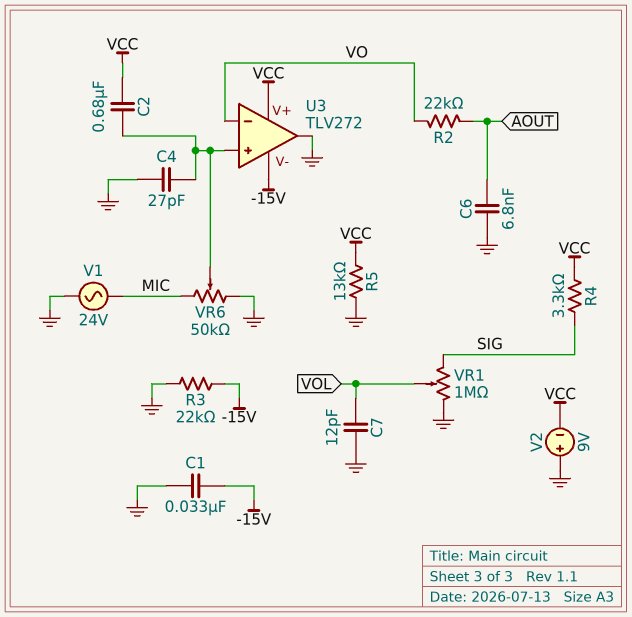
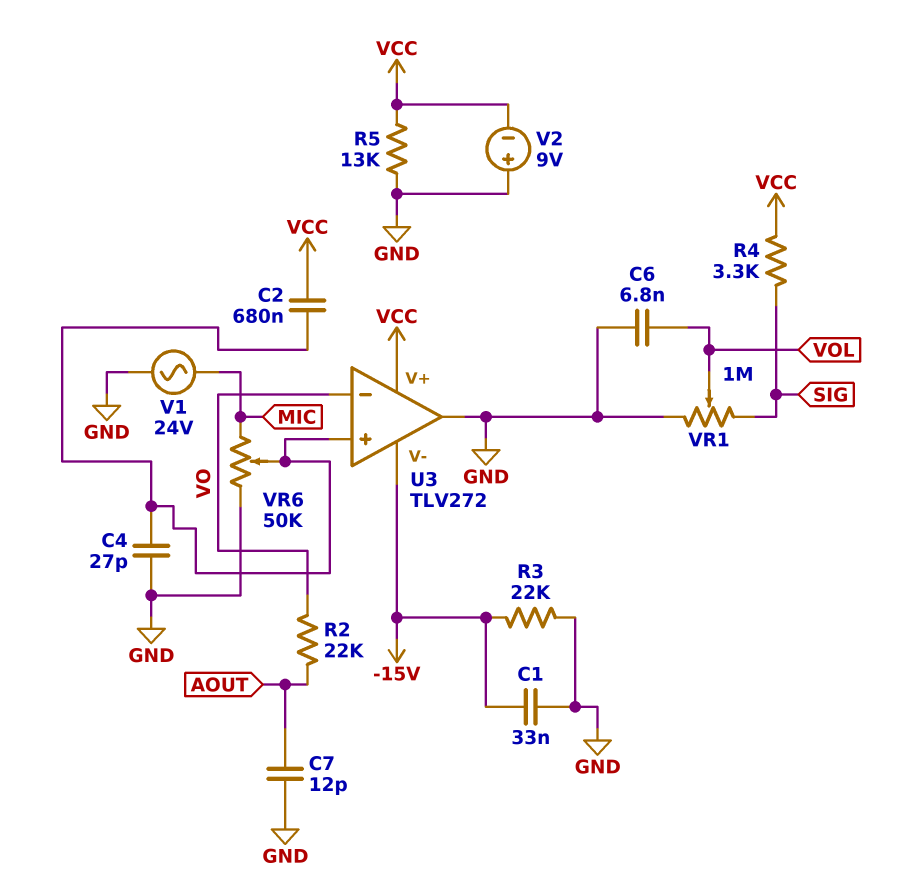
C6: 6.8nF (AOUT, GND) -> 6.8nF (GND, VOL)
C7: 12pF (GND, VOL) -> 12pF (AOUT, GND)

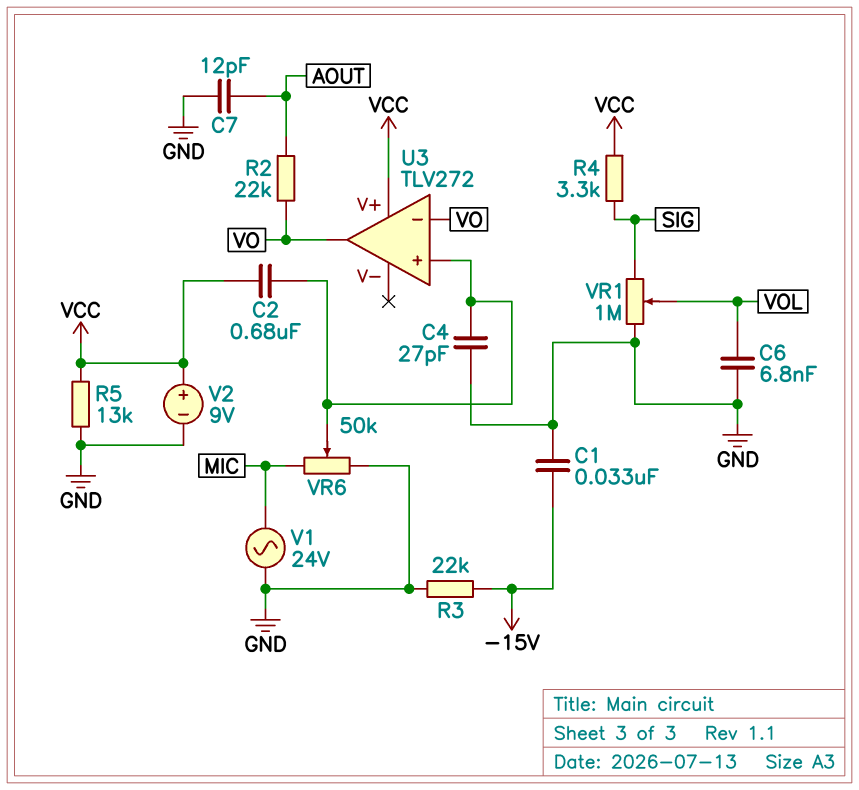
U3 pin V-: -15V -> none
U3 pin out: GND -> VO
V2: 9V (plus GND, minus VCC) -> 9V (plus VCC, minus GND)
---
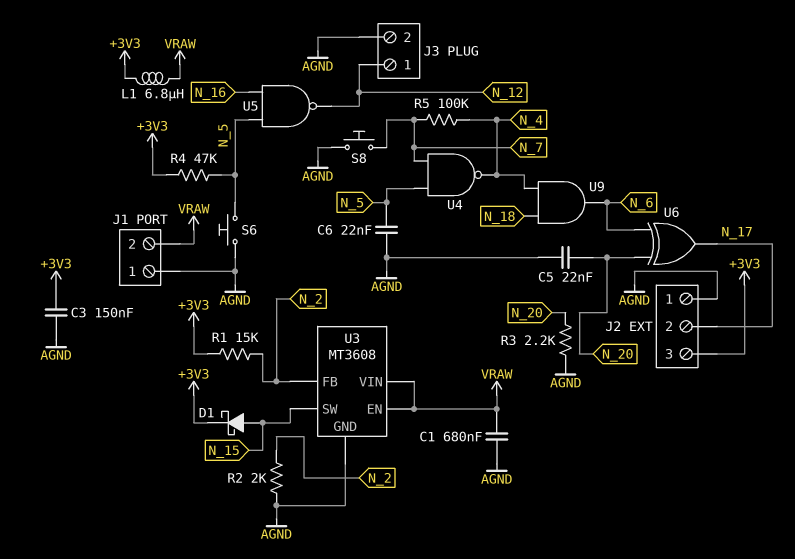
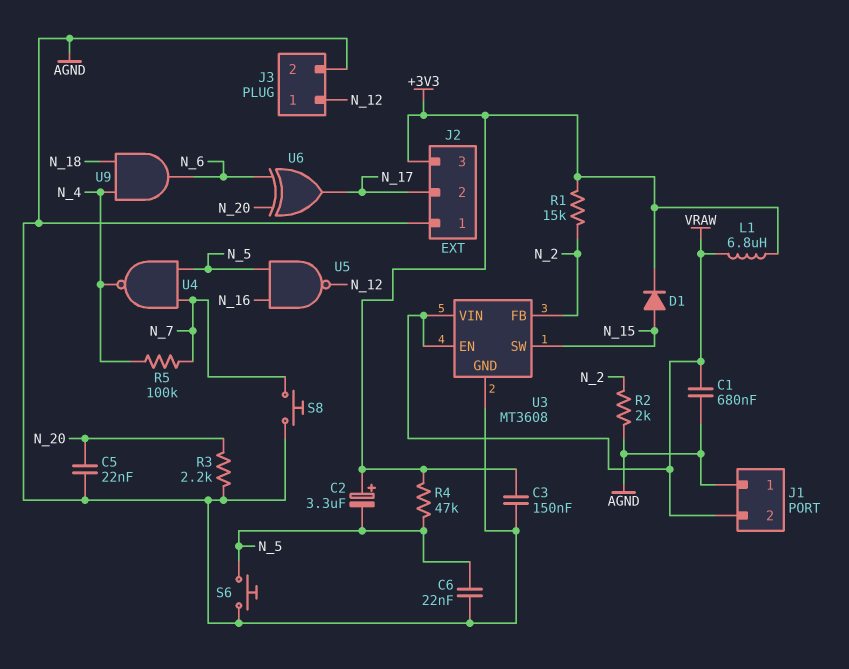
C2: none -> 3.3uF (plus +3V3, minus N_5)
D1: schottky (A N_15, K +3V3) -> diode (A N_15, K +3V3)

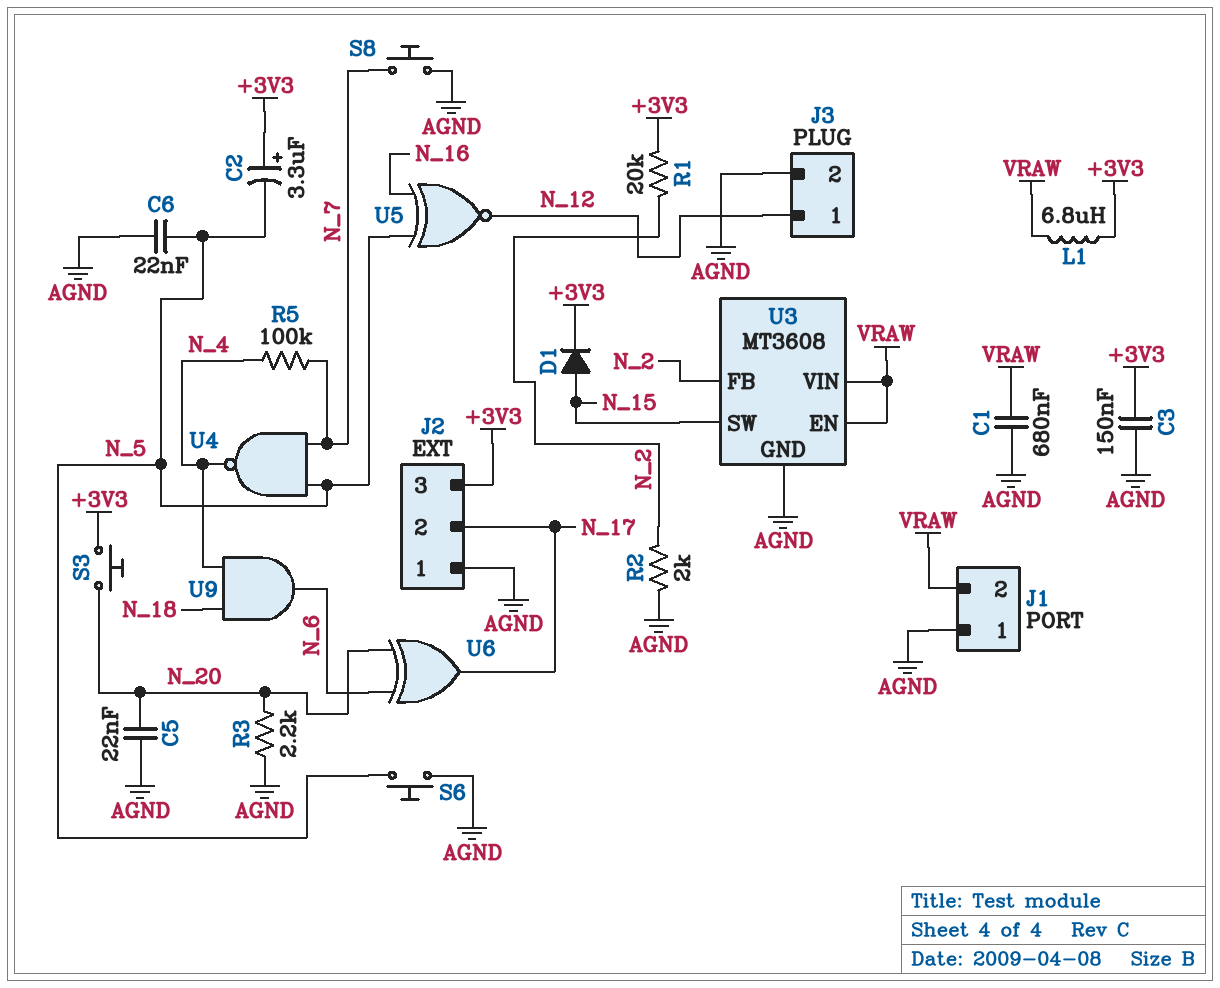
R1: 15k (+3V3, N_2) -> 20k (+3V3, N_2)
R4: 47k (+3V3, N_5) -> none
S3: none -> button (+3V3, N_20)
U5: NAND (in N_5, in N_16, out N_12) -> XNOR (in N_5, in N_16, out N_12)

** About this exercise **
Quote the listing above, but only from the line that shows "U3 pin out: GND -> VO" through the line that shows "V2: 9V (plus".

** Reply to the task **
U3 pin out: GND -> VO
V2: 9V (plus GND, minus VCC) -> 9V (plus VCC, minus GND)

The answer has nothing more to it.